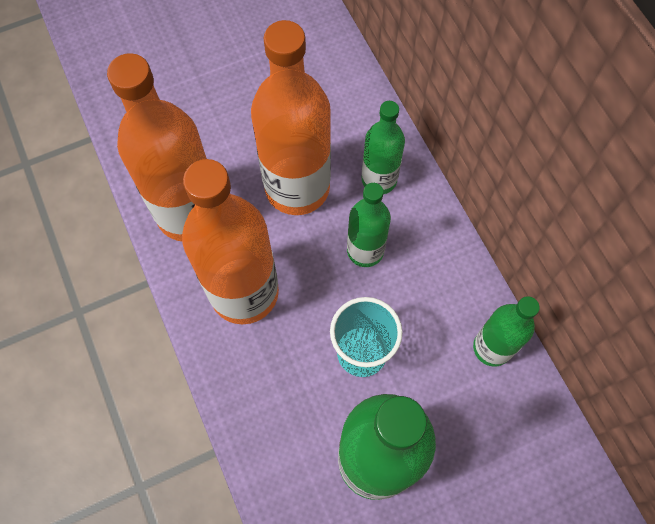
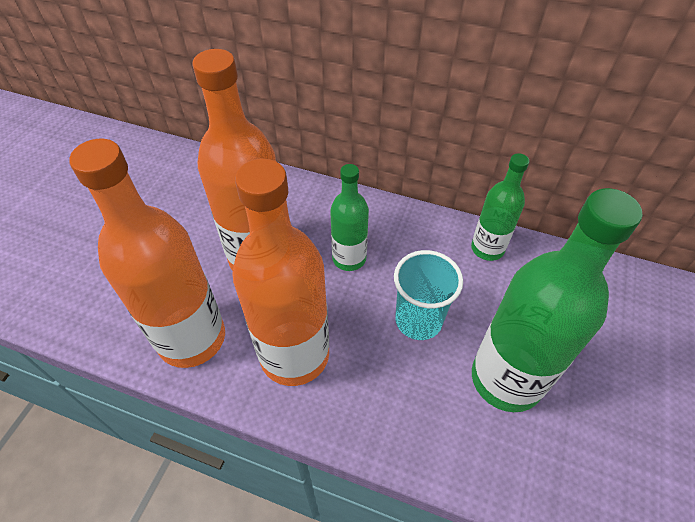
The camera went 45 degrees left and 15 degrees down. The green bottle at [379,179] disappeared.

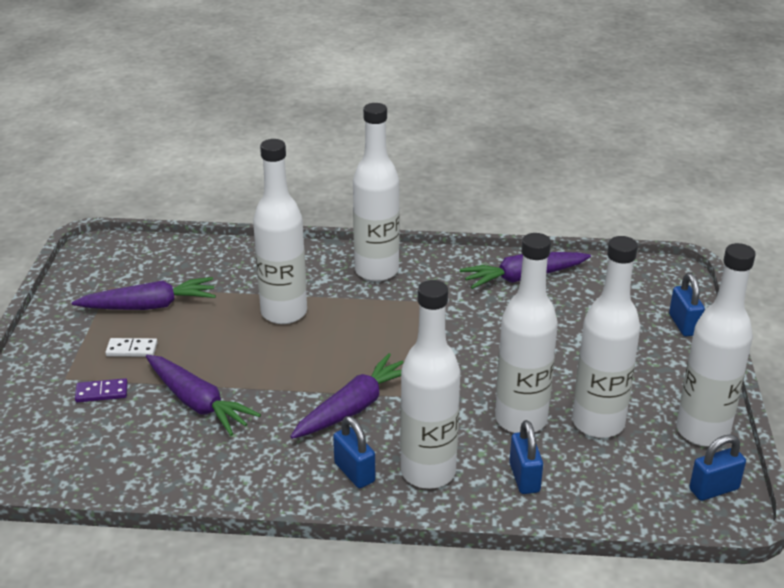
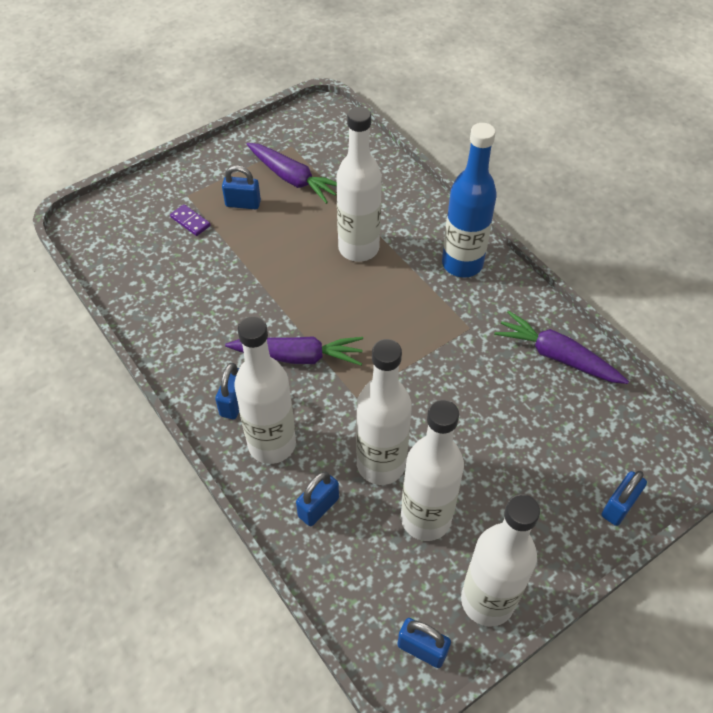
The camera went 50 degrees right and 20 degrees up. The white domino at [132,349] was replaced by the blue padlock at [243,204]. The purple carrot at [197,403] disappeared. The white bottle at [376,271] became the blue bottle at [462,264].

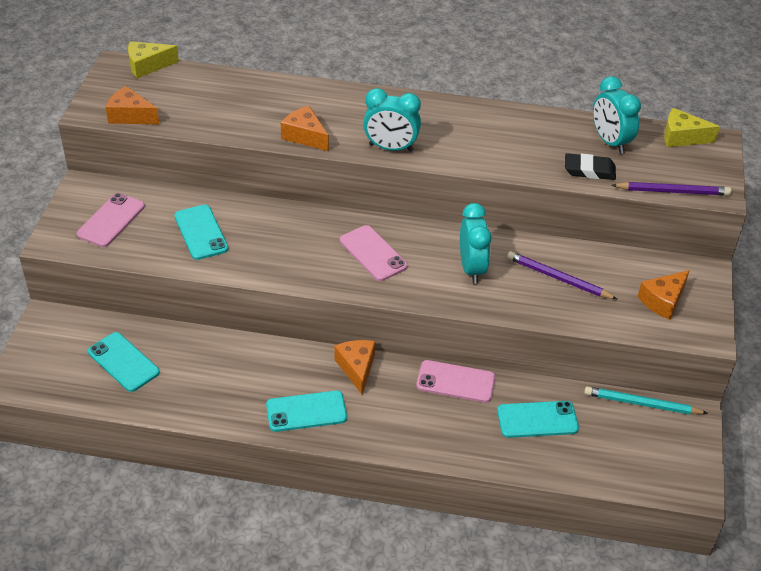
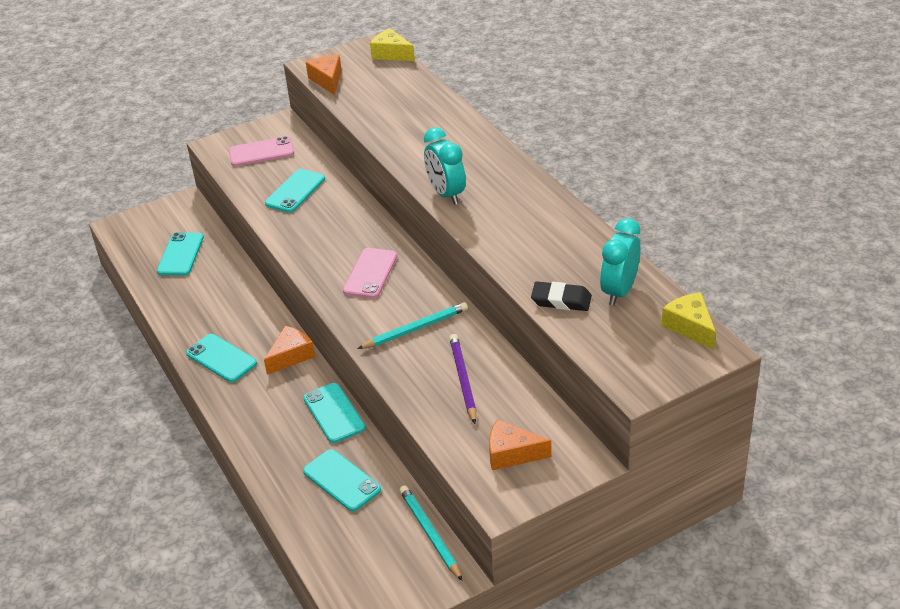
The camera went 55 degrees right and 5 degrees down. The orange cheese at [305,136] disappeared. The pink phone at [455,382] became the turquoise phone at [334,413]. The turquoise clock at [471,268] was replaced by the turquoise pencil at [415,329]. The black eraser at [589,170] turned 45 degrees counterclockwise. The purple pencil at [672,191] disappeared.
--
> Problem to work on: The reply should repeat the listing above exactly and contain no pictures.

> Written solution:
The camera went 45 degrees left and 15 degrees down. The green bottle at [379,179] disappeared.

The camera went 50 degrees right and 20 degrees up. The white domino at [132,349] was replaced by the blue padlock at [243,204]. The purple carrot at [197,403] disappeared. The white bottle at [376,271] became the blue bottle at [462,264].

The camera went 55 degrees right and 5 degrees down. The orange cheese at [305,136] disappeared. The pink phone at [455,382] became the turquoise phone at [334,413]. The turquoise clock at [471,268] was replaced by the turquoise pencil at [415,329]. The black eraser at [589,170] turned 45 degrees counterclockwise. The purple pencil at [672,191] disappeared.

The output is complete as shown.